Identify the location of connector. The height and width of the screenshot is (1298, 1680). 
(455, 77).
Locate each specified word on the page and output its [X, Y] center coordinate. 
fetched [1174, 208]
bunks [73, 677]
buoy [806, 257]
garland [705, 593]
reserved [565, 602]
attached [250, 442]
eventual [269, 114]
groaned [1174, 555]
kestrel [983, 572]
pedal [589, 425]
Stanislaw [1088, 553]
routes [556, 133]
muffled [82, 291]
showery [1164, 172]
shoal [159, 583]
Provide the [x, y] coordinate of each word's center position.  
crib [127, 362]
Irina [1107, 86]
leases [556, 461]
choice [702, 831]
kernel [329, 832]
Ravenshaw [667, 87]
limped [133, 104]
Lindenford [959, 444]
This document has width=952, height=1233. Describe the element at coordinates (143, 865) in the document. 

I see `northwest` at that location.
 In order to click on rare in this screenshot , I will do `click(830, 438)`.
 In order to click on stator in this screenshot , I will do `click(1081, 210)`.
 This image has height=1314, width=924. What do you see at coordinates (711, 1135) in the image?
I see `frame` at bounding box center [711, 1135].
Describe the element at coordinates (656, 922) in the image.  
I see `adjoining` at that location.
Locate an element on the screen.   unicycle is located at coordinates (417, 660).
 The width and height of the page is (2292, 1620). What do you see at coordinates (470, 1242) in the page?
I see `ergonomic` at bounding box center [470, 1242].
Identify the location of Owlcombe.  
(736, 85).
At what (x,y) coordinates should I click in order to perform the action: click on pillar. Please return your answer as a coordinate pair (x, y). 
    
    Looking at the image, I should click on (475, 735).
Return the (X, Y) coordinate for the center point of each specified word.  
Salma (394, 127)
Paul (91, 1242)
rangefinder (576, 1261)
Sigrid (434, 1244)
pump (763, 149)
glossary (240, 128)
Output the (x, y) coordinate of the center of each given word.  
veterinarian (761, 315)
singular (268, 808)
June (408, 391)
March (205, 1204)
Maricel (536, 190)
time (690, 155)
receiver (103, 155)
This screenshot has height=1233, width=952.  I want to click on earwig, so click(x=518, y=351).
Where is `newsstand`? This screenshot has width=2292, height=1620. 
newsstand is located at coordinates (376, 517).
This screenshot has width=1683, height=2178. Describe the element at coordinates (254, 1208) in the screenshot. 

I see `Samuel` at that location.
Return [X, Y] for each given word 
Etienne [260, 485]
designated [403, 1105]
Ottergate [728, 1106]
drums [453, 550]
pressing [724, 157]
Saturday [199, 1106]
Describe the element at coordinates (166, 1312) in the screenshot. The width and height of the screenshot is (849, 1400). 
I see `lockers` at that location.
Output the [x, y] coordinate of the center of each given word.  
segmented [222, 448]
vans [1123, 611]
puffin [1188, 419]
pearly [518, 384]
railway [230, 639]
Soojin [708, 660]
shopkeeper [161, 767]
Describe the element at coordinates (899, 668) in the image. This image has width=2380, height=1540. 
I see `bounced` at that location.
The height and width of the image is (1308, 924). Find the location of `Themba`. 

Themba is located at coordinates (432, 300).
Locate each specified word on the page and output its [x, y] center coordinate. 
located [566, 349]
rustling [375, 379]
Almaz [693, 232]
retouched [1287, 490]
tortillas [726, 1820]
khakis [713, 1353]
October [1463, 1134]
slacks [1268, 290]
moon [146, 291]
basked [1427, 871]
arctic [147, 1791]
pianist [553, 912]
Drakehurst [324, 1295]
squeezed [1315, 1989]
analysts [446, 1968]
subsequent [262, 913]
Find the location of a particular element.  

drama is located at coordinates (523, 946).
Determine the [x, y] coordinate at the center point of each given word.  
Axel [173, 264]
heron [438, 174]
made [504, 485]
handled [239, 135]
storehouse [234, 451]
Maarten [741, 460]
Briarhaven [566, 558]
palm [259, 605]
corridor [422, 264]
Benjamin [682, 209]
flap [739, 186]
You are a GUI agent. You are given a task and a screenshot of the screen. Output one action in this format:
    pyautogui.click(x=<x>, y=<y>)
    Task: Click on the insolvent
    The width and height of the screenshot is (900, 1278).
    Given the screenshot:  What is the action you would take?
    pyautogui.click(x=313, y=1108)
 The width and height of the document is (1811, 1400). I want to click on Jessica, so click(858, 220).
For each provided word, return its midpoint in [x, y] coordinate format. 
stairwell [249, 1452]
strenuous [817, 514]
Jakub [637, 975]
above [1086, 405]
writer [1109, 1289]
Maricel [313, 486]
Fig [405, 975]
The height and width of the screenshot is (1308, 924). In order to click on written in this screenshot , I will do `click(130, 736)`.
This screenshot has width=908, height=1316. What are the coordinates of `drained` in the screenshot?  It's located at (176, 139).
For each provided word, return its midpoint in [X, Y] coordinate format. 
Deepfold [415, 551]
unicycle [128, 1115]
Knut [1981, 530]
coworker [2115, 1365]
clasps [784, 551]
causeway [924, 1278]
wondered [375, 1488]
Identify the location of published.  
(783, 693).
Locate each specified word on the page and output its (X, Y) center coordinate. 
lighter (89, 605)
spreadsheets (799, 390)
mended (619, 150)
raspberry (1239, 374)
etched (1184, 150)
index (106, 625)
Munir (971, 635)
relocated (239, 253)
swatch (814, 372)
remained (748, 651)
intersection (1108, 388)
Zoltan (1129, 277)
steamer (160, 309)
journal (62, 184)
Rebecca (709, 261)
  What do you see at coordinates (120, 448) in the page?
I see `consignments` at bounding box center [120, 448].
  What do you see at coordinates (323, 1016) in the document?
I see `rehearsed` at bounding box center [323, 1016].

——

§ **Task instructions**
Convert the lines of data above into a numbered list, starting at the line that contains "Locate an element" and ending at the line that contains "Saturday [199, 1106]", with blank lines omitted.

§ **Correct answer**
1. Locate an element on the screen.   unicycle is located at coordinates (417, 660).
2.  The width and height of the page is (2292, 1620). What do you see at coordinates (470, 1242) in the page?
3. I see `ergonomic` at bounding box center [470, 1242].
4. Identify the location of Owlcombe.  
5. (736, 85).
6. At what (x,y) coordinates should I click in order to perform the action: click on pillar. Please return your answer as a coordinate pair (x, y). 
7.     Looking at the image, I should click on (475, 735).
8. Return the (X, Y) coordinate for the center point of each specified word.  
9. Salma (394, 127)
10. Paul (91, 1242)
11. rangefinder (576, 1261)
12. Sigrid (434, 1244)
13. pump (763, 149)
14. glossary (240, 128)
15. Output the (x, y) coordinate of the center of each given word.  
16. veterinarian (761, 315)
17. singular (268, 808)
18. June (408, 391)
19. March (205, 1204)
20. Maricel (536, 190)
21. time (690, 155)
22. receiver (103, 155)
23. This screenshot has height=1233, width=952.  I want to click on earwig, so click(x=518, y=351).
24. Where is `newsstand`? This screenshot has width=2292, height=1620. 
25. newsstand is located at coordinates (376, 517).
26. This screenshot has width=1683, height=2178. Describe the element at coordinates (254, 1208) in the screenshot. 
27. I see `Samuel` at that location.
28. Return [X, Y] for each given word 
29. Etienne [260, 485]
30. designated [403, 1105]
31. Ottergate [728, 1106]
32. drums [453, 550]
33. pressing [724, 157]
34. Saturday [199, 1106]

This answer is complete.